What you have to do: Swap "Luanda" for "Nairobi" in the data lines, beginning at the line that has "Bratislava: none -> 11:29" and stopping after the one with "FFD: 6:02 -> 6:05", and leave the pictures out.

>> begin Excerpted data

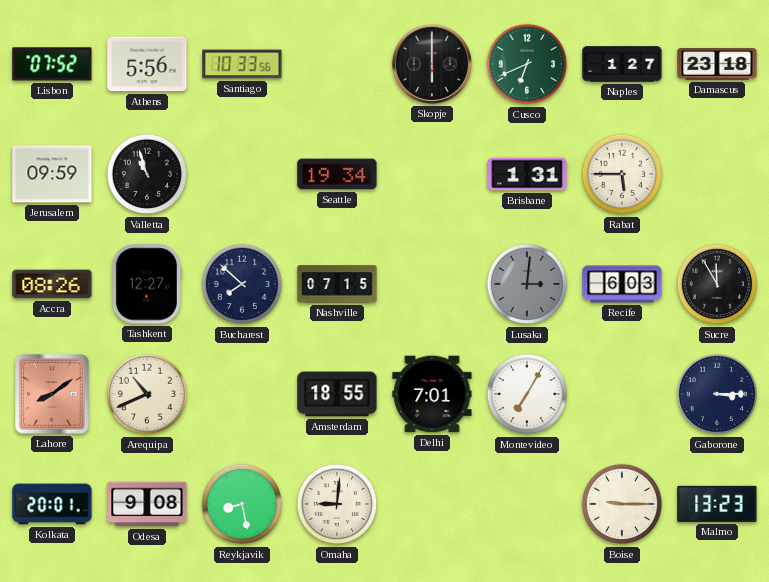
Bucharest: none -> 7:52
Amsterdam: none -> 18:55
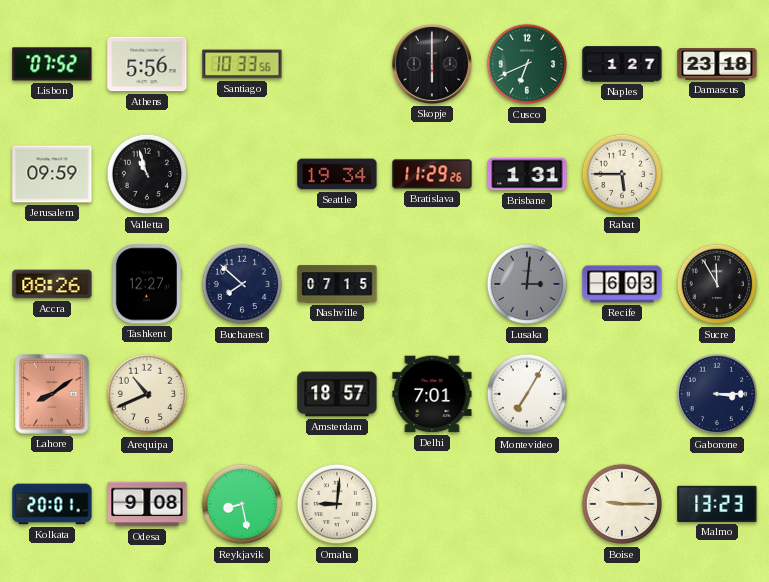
Bratislava: none -> 11:29
Amsterdam: 18:55 -> 18:57
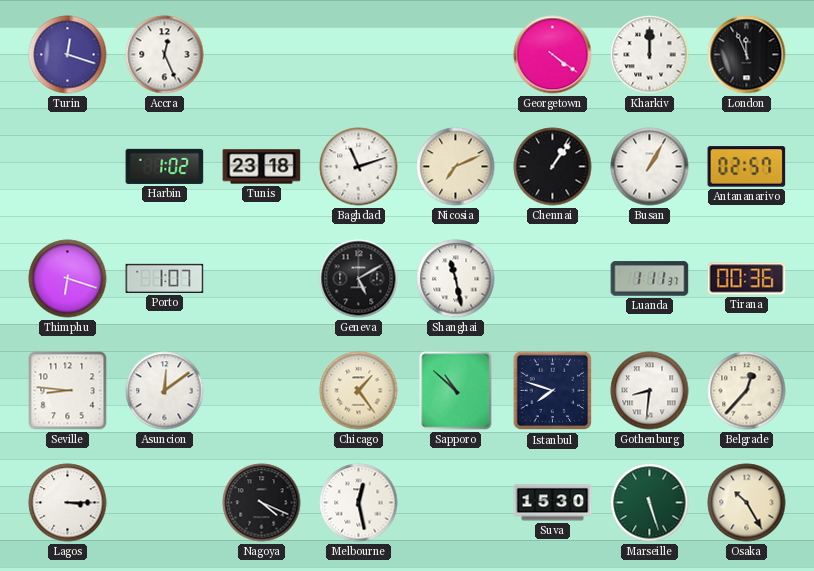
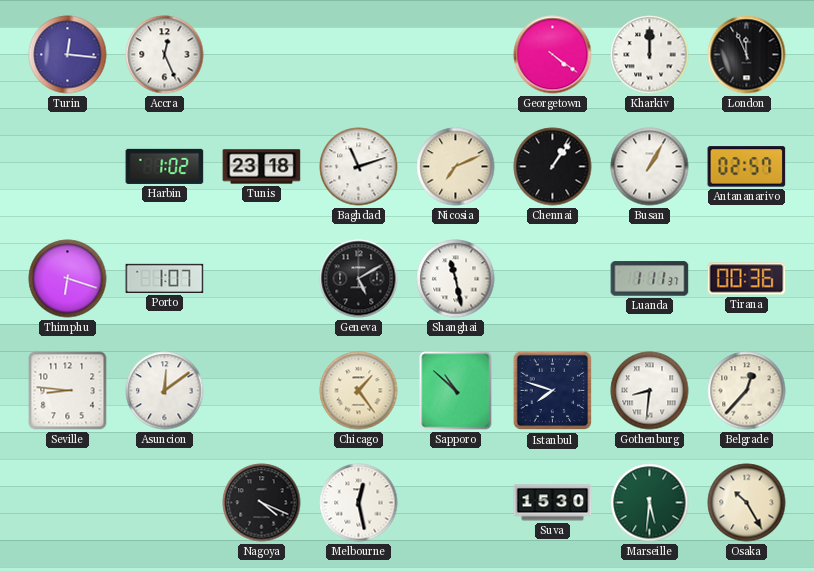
Turin: 12:18 -> 12:16
Lagos: 3:15 -> none
Marseille: 5:27 -> 5:31
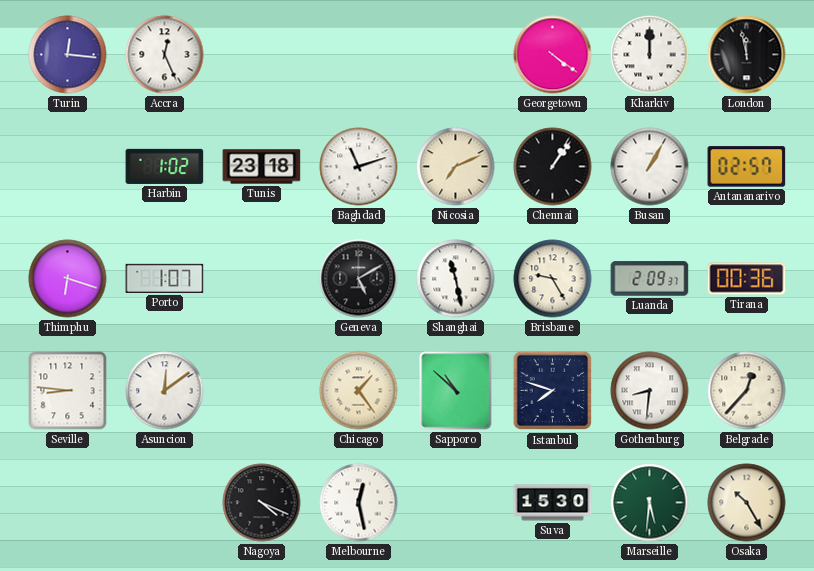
London: 11:56 -> 11:58
Brisbane: none -> 9:25
Luanda: 1:11 -> 2:09
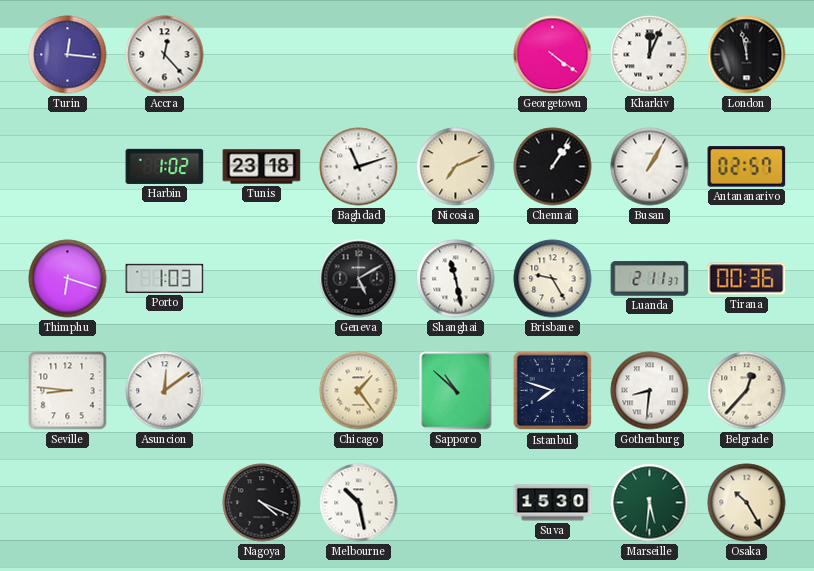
Accra: 12:26 -> 12:23
Kharkiv: 12:00 -> 12:04
Porto: 1:07 -> 1:03
Luanda: 2:09 -> 2:11
Melbourne: 12:28 -> 10:28
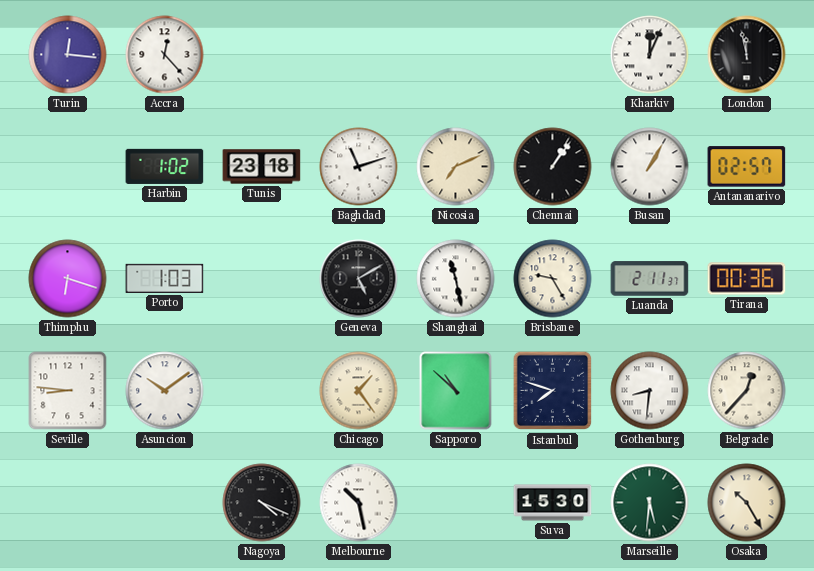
Georgetown: 4:21 -> none
Asuncion: 12:09 -> 10:09
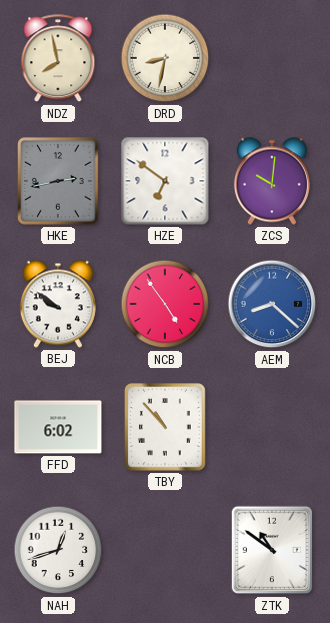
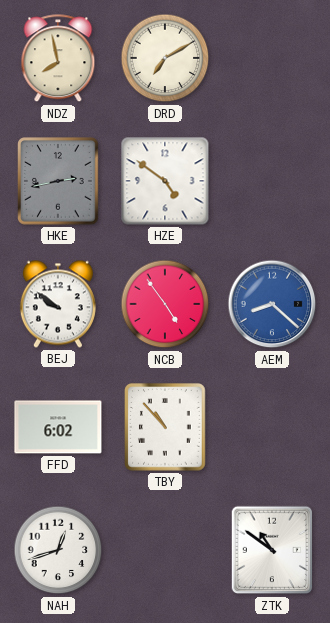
DRD: 8:32 -> 7:10
HZE: 6:51 -> 4:51
ZCS: 10:01 -> none
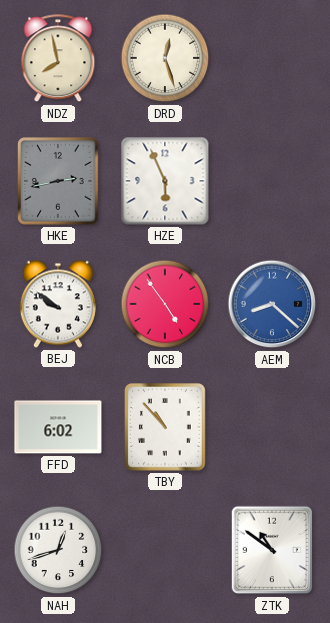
DRD: 7:10 -> 12:27
HZE: 4:51 -> 5:56
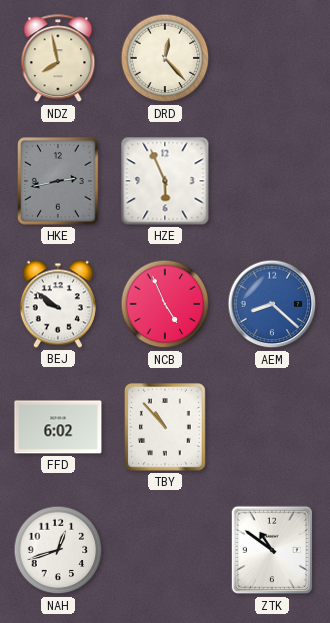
DRD: 12:27 -> 12:23
NCB: 4:54 -> 4:56
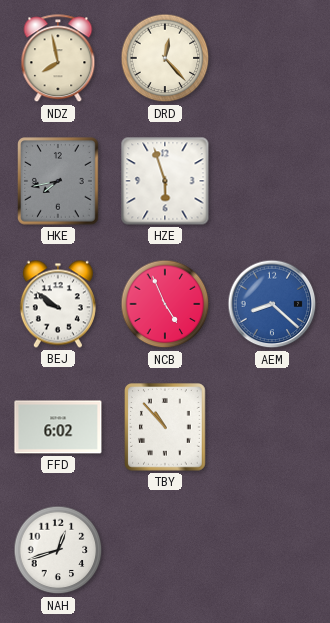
HKE: 2:43 -> 7:43
HZE: 5:56 -> 5:57
ZTK: 10:51 -> none
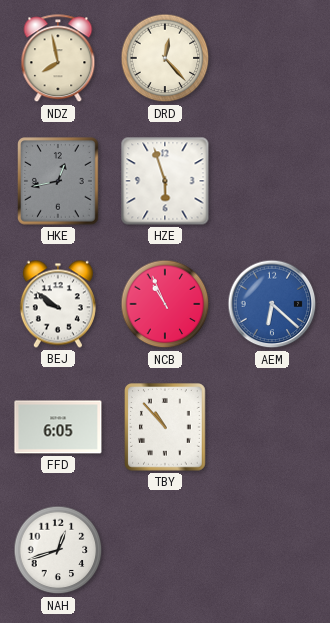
HKE: 7:43 -> 12:43
NCB: 4:56 -> 10:56
AEM: 8:22 -> 6:22
FFD: 6:02 -> 6:05
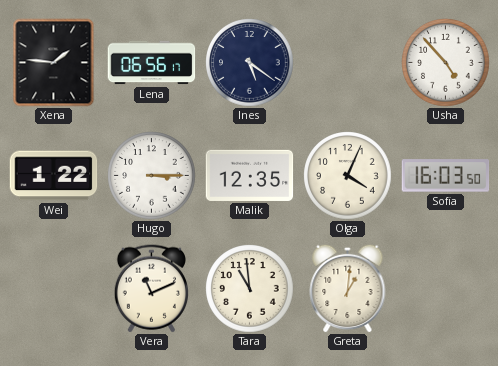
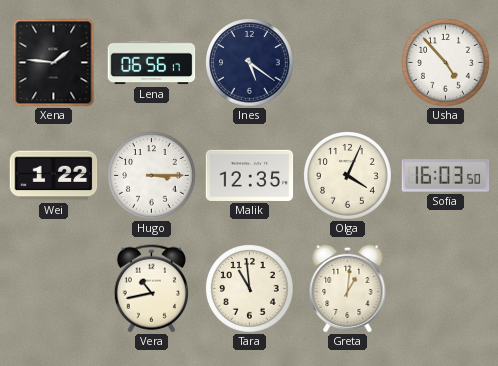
Vera: 11:11 -> 10:43
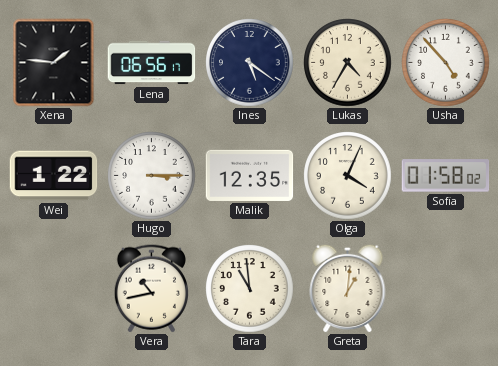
Lukas: none -> 4:35
Sofia: 16:03 -> 01:58
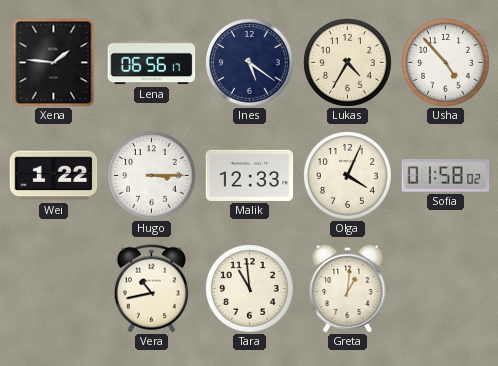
Malik: 12:35 -> 12:33
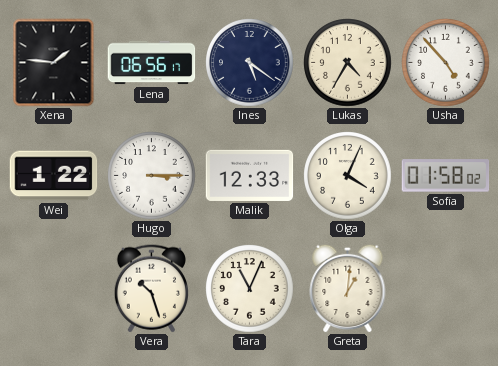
Vera: 10:43 -> 10:27
Tara: 10:59 -> 11:04
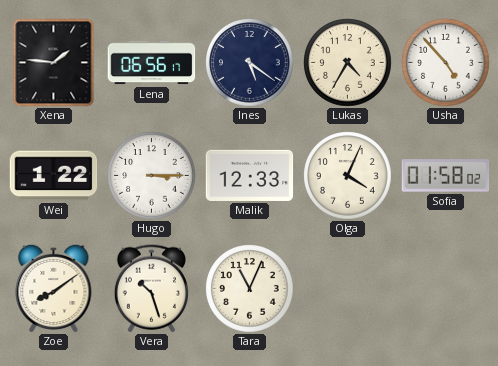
Zoe: none -> 8:09
Greta: 1:01 -> none
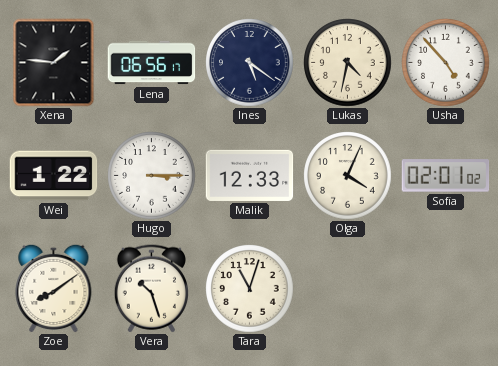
Lukas: 4:35 -> 4:32
Sofia: 01:58 -> 02:01
Tara: 11:04 -> 11:03
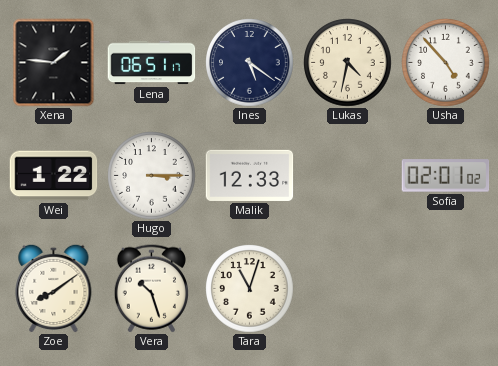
Lena: 06:56 -> 06:51
Olga: 4:04 -> none
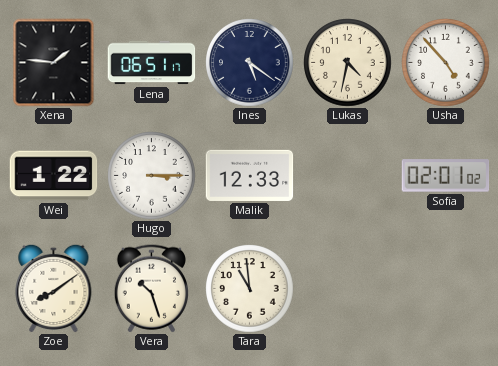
Tara: 11:03 -> 10:59
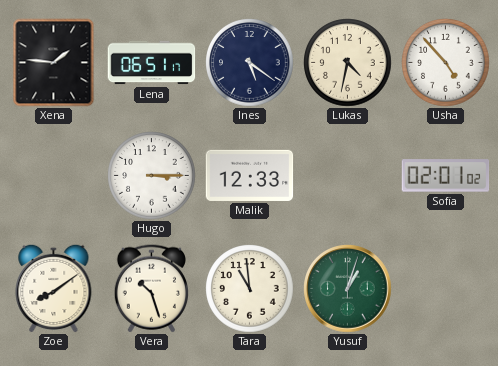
Wei: 1:22 -> none
Yusuf: none -> 1:03
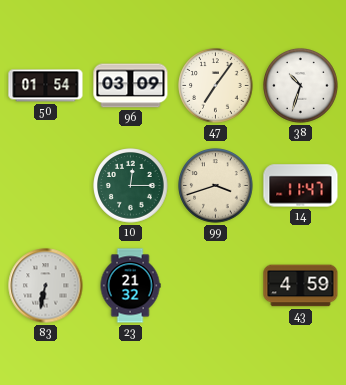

>> end Excerpted data

Full answer:
Bratislava: none -> 11:29
Amsterdam: 18:55 -> 18:57
Turin: 12:18 -> 12:16
Lagos: 3:15 -> none
Marseille: 5:27 -> 5:31
London: 11:56 -> 11:58
Brisbane: none -> 9:25
Nairobi: 1:11 -> 2:09
Accra: 12:26 -> 12:23
Kharkiv: 12:00 -> 12:04
Porto: 1:07 -> 1:03
Nairobi: 2:09 -> 2:11
Melbourne: 12:28 -> 10:28
Georgetown: 4:21 -> none
Asuncion: 12:09 -> 10:09
DRD: 8:32 -> 7:10
HZE: 6:51 -> 4:51
ZCS: 10:01 -> none
DRD: 7:10 -> 12:27
HZE: 4:51 -> 5:56
DRD: 12:27 -> 12:23
NCB: 4:54 -> 4:56
HKE: 2:43 -> 7:43
HZE: 5:56 -> 5:57
ZTK: 10:51 -> none
HKE: 7:43 -> 12:43
NCB: 4:56 -> 10:56
AEM: 8:22 -> 6:22
FFD: 6:02 -> 6:05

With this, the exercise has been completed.